- _GIVEN ENTRIES_
........

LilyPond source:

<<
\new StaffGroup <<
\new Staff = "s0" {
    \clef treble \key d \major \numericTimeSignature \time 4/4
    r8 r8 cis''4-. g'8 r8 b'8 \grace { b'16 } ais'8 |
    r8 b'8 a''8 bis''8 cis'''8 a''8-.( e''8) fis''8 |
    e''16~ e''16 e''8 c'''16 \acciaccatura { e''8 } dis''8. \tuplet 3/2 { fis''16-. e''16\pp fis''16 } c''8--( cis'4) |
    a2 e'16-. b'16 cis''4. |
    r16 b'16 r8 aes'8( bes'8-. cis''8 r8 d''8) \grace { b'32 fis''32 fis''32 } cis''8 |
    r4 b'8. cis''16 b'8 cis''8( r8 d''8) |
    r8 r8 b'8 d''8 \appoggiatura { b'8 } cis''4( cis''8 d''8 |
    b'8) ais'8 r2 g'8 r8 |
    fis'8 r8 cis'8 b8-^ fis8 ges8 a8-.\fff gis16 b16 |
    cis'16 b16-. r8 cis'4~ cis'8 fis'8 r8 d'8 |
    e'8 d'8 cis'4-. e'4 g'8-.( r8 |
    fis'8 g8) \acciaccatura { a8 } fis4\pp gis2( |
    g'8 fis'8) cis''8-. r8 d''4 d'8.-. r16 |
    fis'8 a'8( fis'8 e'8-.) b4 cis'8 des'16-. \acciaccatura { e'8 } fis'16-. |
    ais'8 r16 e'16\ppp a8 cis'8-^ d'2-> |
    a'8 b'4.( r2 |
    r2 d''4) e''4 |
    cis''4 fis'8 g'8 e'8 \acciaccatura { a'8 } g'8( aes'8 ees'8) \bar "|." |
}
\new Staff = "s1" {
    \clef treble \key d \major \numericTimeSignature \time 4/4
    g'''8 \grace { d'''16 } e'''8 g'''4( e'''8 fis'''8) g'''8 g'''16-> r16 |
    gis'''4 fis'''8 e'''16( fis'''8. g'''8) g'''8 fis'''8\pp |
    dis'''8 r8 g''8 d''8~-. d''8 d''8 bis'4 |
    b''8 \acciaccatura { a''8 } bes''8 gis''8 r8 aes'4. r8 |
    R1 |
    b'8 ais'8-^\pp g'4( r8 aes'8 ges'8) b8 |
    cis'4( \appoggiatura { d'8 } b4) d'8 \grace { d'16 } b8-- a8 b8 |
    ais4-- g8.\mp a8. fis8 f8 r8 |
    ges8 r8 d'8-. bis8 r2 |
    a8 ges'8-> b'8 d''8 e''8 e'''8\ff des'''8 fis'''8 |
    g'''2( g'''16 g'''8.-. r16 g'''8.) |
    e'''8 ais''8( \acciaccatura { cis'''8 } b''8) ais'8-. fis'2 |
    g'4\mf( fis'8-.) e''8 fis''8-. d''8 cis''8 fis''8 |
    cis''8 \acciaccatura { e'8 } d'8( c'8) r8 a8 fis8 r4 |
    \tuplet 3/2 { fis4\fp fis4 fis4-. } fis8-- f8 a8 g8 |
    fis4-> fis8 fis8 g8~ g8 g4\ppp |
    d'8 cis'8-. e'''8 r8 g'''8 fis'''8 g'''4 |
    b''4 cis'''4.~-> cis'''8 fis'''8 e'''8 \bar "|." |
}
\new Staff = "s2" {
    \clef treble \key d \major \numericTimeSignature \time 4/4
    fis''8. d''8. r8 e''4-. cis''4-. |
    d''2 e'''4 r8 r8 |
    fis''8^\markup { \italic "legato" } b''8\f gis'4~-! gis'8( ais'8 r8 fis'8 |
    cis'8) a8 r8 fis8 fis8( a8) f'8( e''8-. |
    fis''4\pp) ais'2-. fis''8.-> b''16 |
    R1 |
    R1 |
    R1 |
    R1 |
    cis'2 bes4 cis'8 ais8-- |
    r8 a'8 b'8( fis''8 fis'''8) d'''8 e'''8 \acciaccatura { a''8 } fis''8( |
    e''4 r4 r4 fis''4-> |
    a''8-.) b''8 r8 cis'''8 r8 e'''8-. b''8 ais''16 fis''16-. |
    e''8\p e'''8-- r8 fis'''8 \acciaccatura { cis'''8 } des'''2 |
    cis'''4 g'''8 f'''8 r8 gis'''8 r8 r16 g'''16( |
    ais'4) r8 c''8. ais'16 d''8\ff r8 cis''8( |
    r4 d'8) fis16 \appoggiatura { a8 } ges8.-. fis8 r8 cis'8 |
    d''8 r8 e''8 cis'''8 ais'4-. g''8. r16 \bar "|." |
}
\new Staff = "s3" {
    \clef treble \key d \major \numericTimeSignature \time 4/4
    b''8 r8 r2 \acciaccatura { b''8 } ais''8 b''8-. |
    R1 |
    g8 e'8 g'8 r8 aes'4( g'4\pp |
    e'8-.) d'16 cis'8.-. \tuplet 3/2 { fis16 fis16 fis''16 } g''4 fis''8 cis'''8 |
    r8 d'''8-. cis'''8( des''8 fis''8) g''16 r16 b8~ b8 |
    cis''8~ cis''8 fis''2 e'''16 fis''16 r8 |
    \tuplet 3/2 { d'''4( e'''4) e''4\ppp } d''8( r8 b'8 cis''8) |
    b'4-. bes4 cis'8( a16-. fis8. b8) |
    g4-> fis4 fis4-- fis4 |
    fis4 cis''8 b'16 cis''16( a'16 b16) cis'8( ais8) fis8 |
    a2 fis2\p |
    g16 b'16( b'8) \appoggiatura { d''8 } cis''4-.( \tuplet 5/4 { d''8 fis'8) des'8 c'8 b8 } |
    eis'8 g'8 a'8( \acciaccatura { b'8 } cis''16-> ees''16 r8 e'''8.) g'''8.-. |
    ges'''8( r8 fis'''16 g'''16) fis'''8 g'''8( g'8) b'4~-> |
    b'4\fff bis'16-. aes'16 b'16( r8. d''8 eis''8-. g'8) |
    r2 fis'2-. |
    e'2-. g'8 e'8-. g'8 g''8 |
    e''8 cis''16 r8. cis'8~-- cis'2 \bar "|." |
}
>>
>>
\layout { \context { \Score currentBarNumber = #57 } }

........

- _THE REQUEST_
Collect every line in the listing above that contains the string "appoggiatura", matching case exactly.

- _WORKED ANSWER_
    r8 r8 b'8 d''8 \appoggiatura { b'8 } cis''4( cis''8 d''8 |
    cis'4( \appoggiatura { d'8 } b4) d'8 \grace { d'16 } b8-- a8 b8 |
    r4 d'8) fis16 \appoggiatura { a8 } ges8.-. fis8 r8 cis'8 |
    g16 b'16( b'8) \appoggiatura { d''8 } cis''4-.( \tuplet 5/4 { d''8 fis'8) des'8 c'8 b8 } |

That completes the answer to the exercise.